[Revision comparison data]
□ □ □ □ □ □ □

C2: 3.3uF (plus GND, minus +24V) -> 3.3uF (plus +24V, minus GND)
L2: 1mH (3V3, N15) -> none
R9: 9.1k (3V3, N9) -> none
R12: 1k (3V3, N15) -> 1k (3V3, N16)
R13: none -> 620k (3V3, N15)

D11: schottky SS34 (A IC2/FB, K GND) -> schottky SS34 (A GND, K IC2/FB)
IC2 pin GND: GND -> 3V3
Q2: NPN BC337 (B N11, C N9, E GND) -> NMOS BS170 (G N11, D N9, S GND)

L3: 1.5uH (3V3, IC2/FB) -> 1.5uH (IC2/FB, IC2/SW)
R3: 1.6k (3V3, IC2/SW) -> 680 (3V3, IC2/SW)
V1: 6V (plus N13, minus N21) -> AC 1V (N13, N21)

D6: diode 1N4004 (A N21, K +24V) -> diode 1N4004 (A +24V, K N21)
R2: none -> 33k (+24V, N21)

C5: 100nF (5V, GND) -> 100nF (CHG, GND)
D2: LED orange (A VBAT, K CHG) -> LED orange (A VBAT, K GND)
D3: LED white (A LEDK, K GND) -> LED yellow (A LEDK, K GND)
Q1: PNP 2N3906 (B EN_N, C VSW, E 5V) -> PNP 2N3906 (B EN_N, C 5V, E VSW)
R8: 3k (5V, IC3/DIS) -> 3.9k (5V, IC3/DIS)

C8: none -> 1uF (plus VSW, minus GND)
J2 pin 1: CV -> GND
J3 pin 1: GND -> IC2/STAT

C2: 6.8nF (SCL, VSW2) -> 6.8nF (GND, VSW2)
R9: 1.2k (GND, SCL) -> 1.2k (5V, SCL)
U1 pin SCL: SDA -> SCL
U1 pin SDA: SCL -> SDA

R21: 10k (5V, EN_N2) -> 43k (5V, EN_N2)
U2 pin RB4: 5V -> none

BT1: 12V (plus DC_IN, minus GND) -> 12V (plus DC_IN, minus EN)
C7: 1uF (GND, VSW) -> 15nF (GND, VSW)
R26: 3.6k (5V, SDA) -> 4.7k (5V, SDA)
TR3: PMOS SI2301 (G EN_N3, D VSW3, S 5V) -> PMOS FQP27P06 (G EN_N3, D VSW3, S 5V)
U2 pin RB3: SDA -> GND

□ □ □ □ □ □ □

■ **Work order**:
Where in the entries does the word "minus" occur? Copy out each line that has it.

■ **Answer to this problem**:
C2: 3.3uF (plus GND, minus +24V) -> 3.3uF (plus +24V, minus GND)
V1: 6V (plus N13, minus N21) -> AC 1V (N13, N21)
C8: none -> 1uF (plus VSW, minus GND)
BT1: 12V (plus DC_IN, minus GND) -> 12V (plus DC_IN, minus EN)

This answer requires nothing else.